___ DATA UNDER STUDY ___

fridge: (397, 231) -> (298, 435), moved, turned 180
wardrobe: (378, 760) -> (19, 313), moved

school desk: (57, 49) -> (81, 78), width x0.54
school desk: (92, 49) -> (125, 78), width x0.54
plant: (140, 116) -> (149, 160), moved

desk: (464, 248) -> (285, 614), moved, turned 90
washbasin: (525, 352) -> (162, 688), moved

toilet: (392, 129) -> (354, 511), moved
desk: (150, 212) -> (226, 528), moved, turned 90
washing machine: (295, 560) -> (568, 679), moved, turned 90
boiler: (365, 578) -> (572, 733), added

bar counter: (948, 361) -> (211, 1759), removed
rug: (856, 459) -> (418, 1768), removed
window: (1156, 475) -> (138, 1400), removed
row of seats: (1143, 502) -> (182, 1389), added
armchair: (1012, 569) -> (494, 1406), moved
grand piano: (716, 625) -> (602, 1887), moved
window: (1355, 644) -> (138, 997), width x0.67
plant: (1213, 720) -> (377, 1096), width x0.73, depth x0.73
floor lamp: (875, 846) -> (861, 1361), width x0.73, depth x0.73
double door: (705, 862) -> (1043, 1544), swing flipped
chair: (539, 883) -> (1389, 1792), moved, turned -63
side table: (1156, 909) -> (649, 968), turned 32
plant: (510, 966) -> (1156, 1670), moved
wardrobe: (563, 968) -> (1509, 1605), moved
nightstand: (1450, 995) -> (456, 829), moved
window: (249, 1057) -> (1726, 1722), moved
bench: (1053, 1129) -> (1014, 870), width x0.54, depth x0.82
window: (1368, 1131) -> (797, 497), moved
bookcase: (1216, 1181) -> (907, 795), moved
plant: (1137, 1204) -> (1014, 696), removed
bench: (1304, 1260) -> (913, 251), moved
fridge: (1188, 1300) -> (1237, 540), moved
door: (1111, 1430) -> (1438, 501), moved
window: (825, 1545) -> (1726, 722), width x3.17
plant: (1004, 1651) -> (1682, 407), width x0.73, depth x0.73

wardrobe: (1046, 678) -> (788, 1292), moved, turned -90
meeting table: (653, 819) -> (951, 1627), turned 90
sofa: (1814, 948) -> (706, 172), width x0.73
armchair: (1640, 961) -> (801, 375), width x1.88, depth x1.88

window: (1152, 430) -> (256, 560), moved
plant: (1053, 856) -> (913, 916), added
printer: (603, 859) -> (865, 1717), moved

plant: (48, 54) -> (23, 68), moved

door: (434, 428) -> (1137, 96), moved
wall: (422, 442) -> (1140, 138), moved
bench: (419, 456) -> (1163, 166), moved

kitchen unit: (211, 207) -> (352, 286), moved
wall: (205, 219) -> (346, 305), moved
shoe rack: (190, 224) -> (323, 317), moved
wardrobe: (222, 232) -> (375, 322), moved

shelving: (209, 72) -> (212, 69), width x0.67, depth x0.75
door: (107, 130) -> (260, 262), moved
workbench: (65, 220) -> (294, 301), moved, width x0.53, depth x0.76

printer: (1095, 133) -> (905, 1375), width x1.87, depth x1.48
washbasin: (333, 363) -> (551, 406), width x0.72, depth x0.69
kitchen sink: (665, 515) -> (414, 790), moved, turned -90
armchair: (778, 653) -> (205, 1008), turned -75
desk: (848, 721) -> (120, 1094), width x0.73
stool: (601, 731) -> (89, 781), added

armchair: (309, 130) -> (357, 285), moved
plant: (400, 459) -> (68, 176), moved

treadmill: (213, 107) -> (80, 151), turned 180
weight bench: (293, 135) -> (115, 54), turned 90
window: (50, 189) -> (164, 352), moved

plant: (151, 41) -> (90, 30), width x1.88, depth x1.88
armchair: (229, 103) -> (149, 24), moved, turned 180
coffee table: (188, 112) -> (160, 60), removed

___

__TO DO__
Copy out each line of the listing where the string "kitchen" appears.

__TASK RESULT__
kitchen unit: (211, 207) -> (352, 286), moved
kitchen sink: (665, 515) -> (414, 790), moved, turned -90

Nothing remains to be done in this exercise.